**INPUT MATERIAL**:
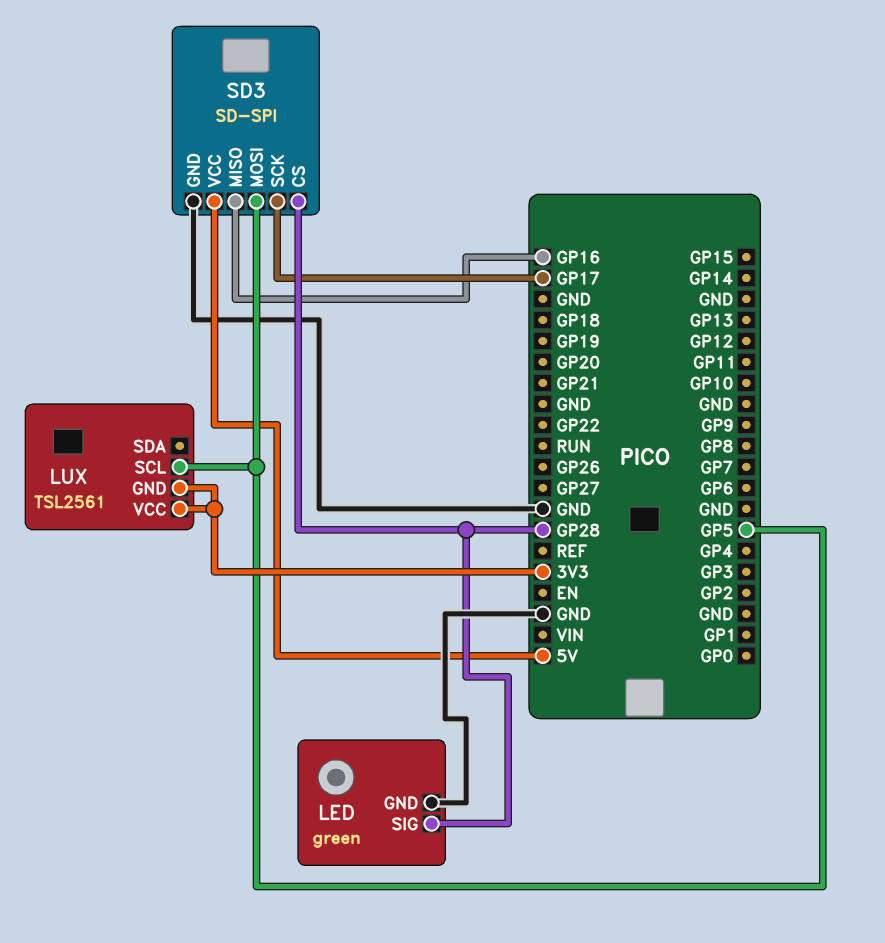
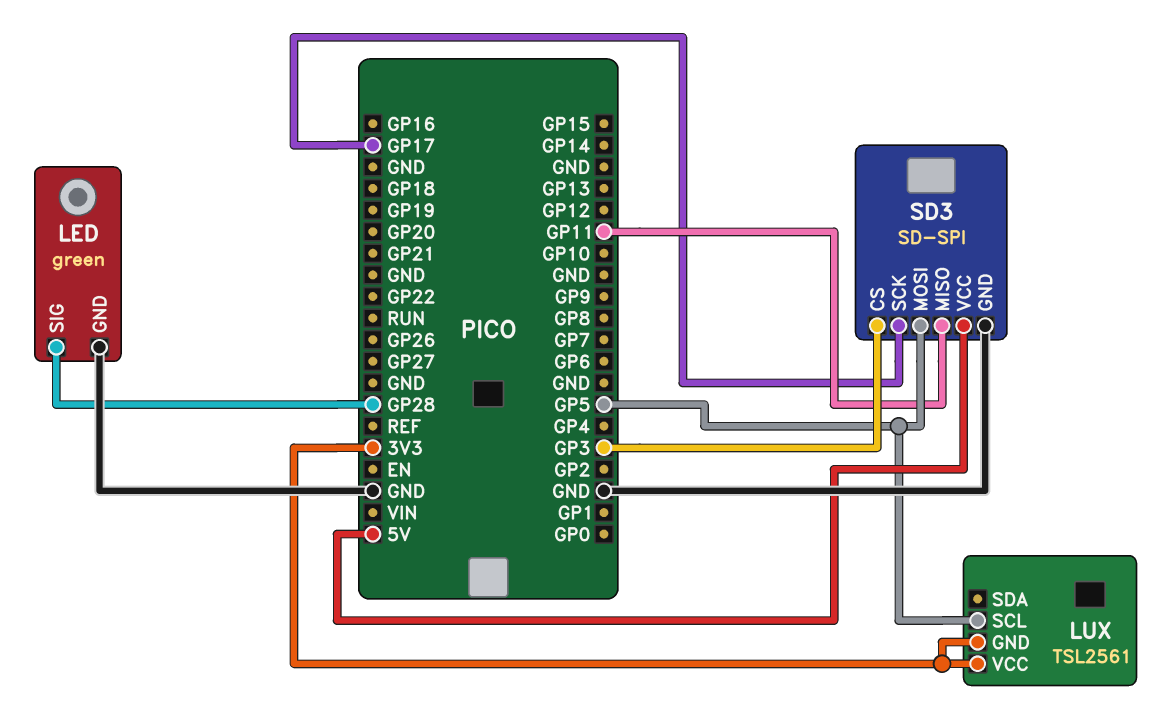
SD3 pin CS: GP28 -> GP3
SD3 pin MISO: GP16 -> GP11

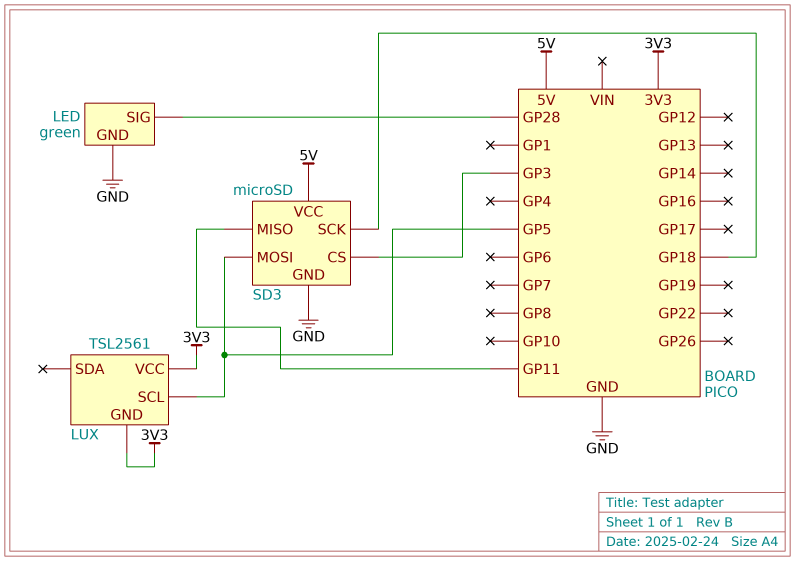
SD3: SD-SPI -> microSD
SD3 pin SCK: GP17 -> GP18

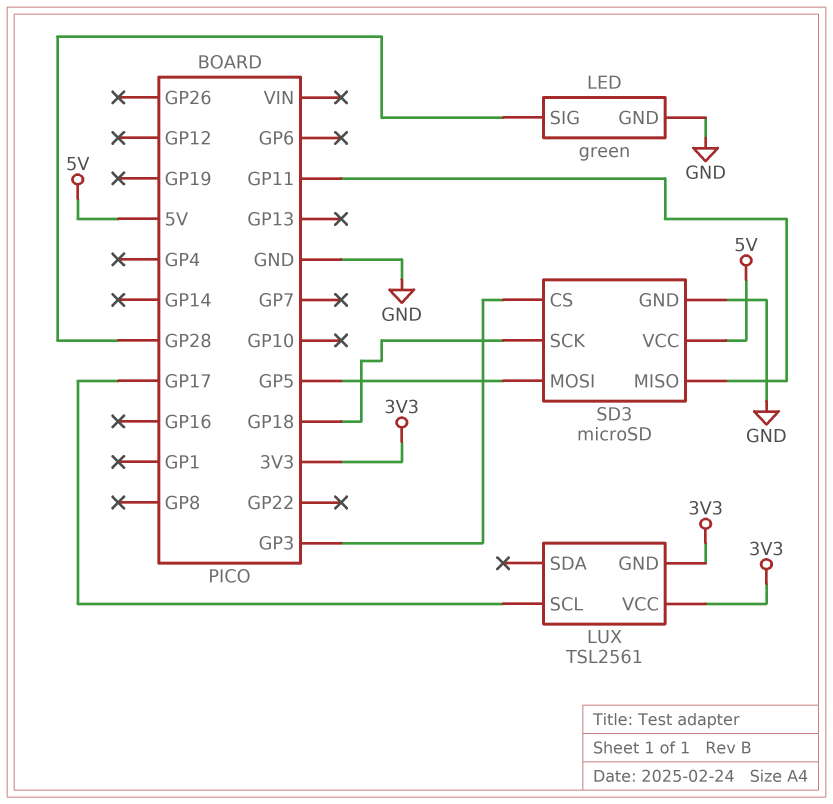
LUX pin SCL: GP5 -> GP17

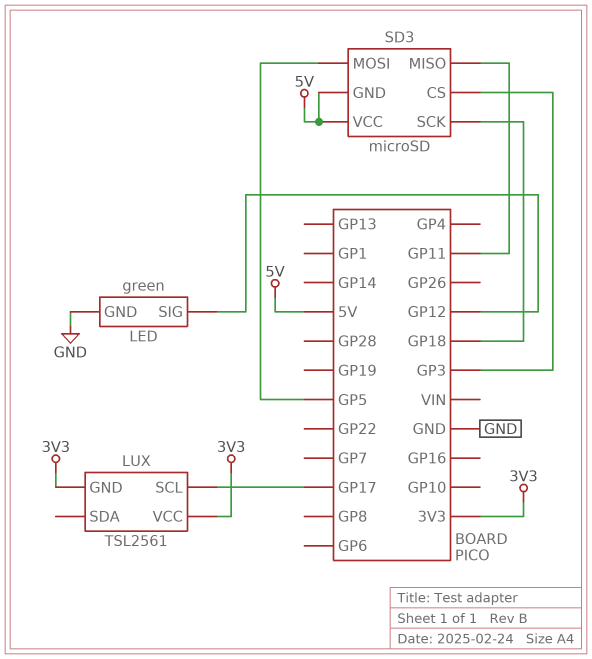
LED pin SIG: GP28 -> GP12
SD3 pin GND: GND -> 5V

**WHAT NEEDS TO BE DONE**: What you write should match, word for word, the lines from the one containing "SD3 pin SCK: GP17 -> GP18" to the end of the listing, with both ends kept and the pictures left out.

**EXPECTED ANSWER**:
SD3 pin SCK: GP17 -> GP18

LUX pin SCL: GP5 -> GP17

LED pin SIG: GP28 -> GP12
SD3 pin GND: GND -> 5V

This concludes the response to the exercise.